◆ Action item:
Repeat precisely the span of lines below that opens with the line containing "brown triangle: (391, 416)" and closes with the line containing "pink semicircle: (916, 452)", both included.

◆ Available records:
== Segment start ==

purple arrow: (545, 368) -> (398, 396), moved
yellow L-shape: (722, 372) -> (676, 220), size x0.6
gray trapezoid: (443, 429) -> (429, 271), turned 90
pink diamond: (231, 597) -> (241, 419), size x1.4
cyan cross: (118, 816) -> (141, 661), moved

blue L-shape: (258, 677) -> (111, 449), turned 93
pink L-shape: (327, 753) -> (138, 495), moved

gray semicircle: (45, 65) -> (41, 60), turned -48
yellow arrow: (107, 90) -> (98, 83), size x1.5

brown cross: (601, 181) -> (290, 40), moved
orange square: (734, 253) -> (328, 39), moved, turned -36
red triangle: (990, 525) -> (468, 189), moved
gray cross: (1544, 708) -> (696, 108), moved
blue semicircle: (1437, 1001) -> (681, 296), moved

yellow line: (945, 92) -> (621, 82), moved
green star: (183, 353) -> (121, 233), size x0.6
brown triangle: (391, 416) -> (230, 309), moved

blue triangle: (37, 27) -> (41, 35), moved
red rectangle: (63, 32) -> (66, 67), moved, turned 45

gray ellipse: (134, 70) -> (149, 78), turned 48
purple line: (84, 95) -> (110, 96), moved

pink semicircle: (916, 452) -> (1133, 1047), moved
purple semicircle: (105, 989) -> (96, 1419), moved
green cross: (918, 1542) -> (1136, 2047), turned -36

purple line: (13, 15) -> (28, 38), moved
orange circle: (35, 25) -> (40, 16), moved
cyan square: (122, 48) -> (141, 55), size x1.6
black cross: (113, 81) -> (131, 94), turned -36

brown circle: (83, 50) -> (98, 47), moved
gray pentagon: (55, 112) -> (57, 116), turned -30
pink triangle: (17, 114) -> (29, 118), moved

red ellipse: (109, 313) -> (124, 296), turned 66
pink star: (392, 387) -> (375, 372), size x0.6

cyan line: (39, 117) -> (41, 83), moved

== Segment end ==

◆ Completed exercise:
brown triangle: (391, 416) -> (230, 309), moved

blue triangle: (37, 27) -> (41, 35), moved
red rectangle: (63, 32) -> (66, 67), moved, turned 45

gray ellipse: (134, 70) -> (149, 78), turned 48
purple line: (84, 95) -> (110, 96), moved

pink semicircle: (916, 452) -> (1133, 1047), moved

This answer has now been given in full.